• [Problem statement] The response should be an exact copy of every record.

[Records excerpted from a collection]
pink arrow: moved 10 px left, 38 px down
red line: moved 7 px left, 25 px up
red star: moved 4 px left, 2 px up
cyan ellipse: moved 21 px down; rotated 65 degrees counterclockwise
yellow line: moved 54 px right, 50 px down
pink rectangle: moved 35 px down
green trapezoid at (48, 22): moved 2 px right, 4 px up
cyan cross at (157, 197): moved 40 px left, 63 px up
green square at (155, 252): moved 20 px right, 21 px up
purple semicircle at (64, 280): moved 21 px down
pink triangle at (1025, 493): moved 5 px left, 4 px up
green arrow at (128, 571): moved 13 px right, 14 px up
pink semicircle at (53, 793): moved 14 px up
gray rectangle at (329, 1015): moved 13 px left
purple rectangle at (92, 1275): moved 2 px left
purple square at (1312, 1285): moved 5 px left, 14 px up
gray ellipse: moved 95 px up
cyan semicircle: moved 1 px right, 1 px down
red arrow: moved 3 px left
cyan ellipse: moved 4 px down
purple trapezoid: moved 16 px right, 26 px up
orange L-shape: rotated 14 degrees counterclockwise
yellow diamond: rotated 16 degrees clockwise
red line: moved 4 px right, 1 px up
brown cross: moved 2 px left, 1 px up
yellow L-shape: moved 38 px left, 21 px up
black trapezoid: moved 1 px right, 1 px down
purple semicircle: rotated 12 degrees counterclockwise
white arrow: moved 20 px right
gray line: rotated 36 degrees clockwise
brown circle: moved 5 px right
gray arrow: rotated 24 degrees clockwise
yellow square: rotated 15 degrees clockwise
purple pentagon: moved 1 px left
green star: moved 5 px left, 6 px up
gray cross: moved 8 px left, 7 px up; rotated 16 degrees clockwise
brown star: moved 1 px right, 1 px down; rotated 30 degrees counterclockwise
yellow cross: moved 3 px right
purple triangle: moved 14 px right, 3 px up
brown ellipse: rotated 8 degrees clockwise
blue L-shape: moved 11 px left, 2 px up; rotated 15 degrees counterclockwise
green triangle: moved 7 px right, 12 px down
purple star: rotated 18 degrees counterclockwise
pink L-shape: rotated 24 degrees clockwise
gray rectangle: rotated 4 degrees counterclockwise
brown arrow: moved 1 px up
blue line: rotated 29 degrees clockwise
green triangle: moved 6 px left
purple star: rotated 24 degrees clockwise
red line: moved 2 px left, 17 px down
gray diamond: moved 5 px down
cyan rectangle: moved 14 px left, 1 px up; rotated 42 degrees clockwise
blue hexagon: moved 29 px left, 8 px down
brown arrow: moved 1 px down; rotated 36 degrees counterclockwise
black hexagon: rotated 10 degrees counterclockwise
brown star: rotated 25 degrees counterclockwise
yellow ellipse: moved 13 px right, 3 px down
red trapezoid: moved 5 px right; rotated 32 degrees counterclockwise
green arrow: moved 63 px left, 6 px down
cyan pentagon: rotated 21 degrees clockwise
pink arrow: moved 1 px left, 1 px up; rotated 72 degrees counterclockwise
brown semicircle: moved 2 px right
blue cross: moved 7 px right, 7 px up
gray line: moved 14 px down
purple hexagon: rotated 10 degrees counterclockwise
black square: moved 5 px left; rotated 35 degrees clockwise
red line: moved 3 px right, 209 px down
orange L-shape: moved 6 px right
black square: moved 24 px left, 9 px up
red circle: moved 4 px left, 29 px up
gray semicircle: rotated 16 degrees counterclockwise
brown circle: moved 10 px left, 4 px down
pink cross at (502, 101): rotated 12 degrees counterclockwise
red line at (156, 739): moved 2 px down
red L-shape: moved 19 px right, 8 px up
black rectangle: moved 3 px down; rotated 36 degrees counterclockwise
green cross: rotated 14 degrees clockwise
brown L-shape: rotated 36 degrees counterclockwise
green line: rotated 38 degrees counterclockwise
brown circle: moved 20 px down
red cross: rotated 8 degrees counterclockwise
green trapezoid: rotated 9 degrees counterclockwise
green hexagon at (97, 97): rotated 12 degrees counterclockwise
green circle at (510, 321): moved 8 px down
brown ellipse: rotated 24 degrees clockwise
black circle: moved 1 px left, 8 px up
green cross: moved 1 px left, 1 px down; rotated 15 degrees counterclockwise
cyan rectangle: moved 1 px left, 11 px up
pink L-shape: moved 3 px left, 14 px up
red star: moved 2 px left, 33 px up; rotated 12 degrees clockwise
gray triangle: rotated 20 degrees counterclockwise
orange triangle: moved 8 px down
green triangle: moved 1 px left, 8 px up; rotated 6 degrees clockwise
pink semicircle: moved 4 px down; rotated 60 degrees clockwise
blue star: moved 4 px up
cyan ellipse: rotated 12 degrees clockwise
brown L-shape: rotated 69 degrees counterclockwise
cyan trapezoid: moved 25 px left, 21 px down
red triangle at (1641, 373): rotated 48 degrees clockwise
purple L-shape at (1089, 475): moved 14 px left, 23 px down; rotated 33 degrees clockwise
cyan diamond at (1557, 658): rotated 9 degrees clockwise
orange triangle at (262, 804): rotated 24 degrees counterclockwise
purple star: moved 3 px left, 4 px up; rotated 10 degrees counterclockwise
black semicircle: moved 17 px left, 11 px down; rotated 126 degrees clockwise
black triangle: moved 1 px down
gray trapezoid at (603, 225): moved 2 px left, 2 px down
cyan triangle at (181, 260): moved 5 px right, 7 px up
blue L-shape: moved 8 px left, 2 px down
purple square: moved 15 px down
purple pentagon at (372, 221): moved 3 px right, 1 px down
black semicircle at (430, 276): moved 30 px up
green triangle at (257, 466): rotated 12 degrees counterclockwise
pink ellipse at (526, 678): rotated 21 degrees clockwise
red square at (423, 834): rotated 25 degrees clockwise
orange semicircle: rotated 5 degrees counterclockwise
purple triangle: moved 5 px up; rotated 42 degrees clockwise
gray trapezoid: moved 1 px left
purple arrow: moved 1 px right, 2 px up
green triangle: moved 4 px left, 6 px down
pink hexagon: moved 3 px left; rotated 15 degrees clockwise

• [Your solution]
pink arrow: moved 10 px left, 38 px down
red line: moved 7 px left, 25 px up
red star: moved 4 px left, 2 px up
cyan ellipse: moved 21 px down; rotated 65 degrees counterclockwise
yellow line: moved 54 px right, 50 px down
pink rectangle: moved 35 px down
green trapezoid at (48, 22): moved 2 px right, 4 px up
cyan cross at (157, 197): moved 40 px left, 63 px up
green square at (155, 252): moved 20 px right, 21 px up
purple semicircle at (64, 280): moved 21 px down
pink triangle at (1025, 493): moved 5 px left, 4 px up
green arrow at (128, 571): moved 13 px right, 14 px up
pink semicircle at (53, 793): moved 14 px up
gray rectangle at (329, 1015): moved 13 px left
purple rectangle at (92, 1275): moved 2 px left
purple square at (1312, 1285): moved 5 px left, 14 px up
gray ellipse: moved 95 px up
cyan semicircle: moved 1 px right, 1 px down
red arrow: moved 3 px left
cyan ellipse: moved 4 px down
purple trapezoid: moved 16 px right, 26 px up
orange L-shape: rotated 14 degrees counterclockwise
yellow diamond: rotated 16 degrees clockwise
red line: moved 4 px right, 1 px up
brown cross: moved 2 px left, 1 px up
yellow L-shape: moved 38 px left, 21 px up
black trapezoid: moved 1 px right, 1 px down
purple semicircle: rotated 12 degrees counterclockwise
white arrow: moved 20 px right
gray line: rotated 36 degrees clockwise
brown circle: moved 5 px right
gray arrow: rotated 24 degrees clockwise
yellow square: rotated 15 degrees clockwise
purple pentagon: moved 1 px left
green star: moved 5 px left, 6 px up
gray cross: moved 8 px left, 7 px up; rotated 16 degrees clockwise
brown star: moved 1 px right, 1 px down; rotated 30 degrees counterclockwise
yellow cross: moved 3 px right
purple triangle: moved 14 px right, 3 px up
brown ellipse: rotated 8 degrees clockwise
blue L-shape: moved 11 px left, 2 px up; rotated 15 degrees counterclockwise
green triangle: moved 7 px right, 12 px down
purple star: rotated 18 degrees counterclockwise
pink L-shape: rotated 24 degrees clockwise
gray rectangle: rotated 4 degrees counterclockwise
brown arrow: moved 1 px up
blue line: rotated 29 degrees clockwise
green triangle: moved 6 px left
purple star: rotated 24 degrees clockwise
red line: moved 2 px left, 17 px down
gray diamond: moved 5 px down
cyan rectangle: moved 14 px left, 1 px up; rotated 42 degrees clockwise
blue hexagon: moved 29 px left, 8 px down
brown arrow: moved 1 px down; rotated 36 degrees counterclockwise
black hexagon: rotated 10 degrees counterclockwise
brown star: rotated 25 degrees counterclockwise
yellow ellipse: moved 13 px right, 3 px down
red trapezoid: moved 5 px right; rotated 32 degrees counterclockwise
green arrow: moved 63 px left, 6 px down
cyan pentagon: rotated 21 degrees clockwise
pink arrow: moved 1 px left, 1 px up; rotated 72 degrees counterclockwise
brown semicircle: moved 2 px right
blue cross: moved 7 px right, 7 px up
gray line: moved 14 px down
purple hexagon: rotated 10 degrees counterclockwise
black square: moved 5 px left; rotated 35 degrees clockwise
red line: moved 3 px right, 209 px down
orange L-shape: moved 6 px right
black square: moved 24 px left, 9 px up
red circle: moved 4 px left, 29 px up
gray semicircle: rotated 16 degrees counterclockwise
brown circle: moved 10 px left, 4 px down
pink cross at (502, 101): rotated 12 degrees counterclockwise
red line at (156, 739): moved 2 px down
red L-shape: moved 19 px right, 8 px up
black rectangle: moved 3 px down; rotated 36 degrees counterclockwise
green cross: rotated 14 degrees clockwise
brown L-shape: rotated 36 degrees counterclockwise
green line: rotated 38 degrees counterclockwise
brown circle: moved 20 px down
red cross: rotated 8 degrees counterclockwise
green trapezoid: rotated 9 degrees counterclockwise
green hexagon at (97, 97): rotated 12 degrees counterclockwise
green circle at (510, 321): moved 8 px down
brown ellipse: rotated 24 degrees clockwise
black circle: moved 1 px left, 8 px up
green cross: moved 1 px left, 1 px down; rotated 15 degrees counterclockwise
cyan rectangle: moved 1 px left, 11 px up
pink L-shape: moved 3 px left, 14 px up
red star: moved 2 px left, 33 px up; rotated 12 degrees clockwise
gray triangle: rotated 20 degrees counterclockwise
orange triangle: moved 8 px down
green triangle: moved 1 px left, 8 px up; rotated 6 degrees clockwise
pink semicircle: moved 4 px down; rotated 60 degrees clockwise
blue star: moved 4 px up
cyan ellipse: rotated 12 degrees clockwise
brown L-shape: rotated 69 degrees counterclockwise
cyan trapezoid: moved 25 px left, 21 px down
red triangle at (1641, 373): rotated 48 degrees clockwise
purple L-shape at (1089, 475): moved 14 px left, 23 px down; rotated 33 degrees clockwise
cyan diamond at (1557, 658): rotated 9 degrees clockwise
orange triangle at (262, 804): rotated 24 degrees counterclockwise
purple star: moved 3 px left, 4 px up; rotated 10 degrees counterclockwise
black semicircle: moved 17 px left, 11 px down; rotated 126 degrees clockwise
black triangle: moved 1 px down
gray trapezoid at (603, 225): moved 2 px left, 2 px down
cyan triangle at (181, 260): moved 5 px right, 7 px up
blue L-shape: moved 8 px left, 2 px down
purple square: moved 15 px down
purple pentagon at (372, 221): moved 3 px right, 1 px down
black semicircle at (430, 276): moved 30 px up
green triangle at (257, 466): rotated 12 degrees counterclockwise
pink ellipse at (526, 678): rotated 21 degrees clockwise
red square at (423, 834): rotated 25 degrees clockwise
orange semicircle: rotated 5 degrees counterclockwise
purple triangle: moved 5 px up; rotated 42 degrees clockwise
gray trapezoid: moved 1 px left
purple arrow: moved 1 px right, 2 px up
green triangle: moved 4 px left, 6 px down
pink hexagon: moved 3 px left; rotated 15 degrees clockwise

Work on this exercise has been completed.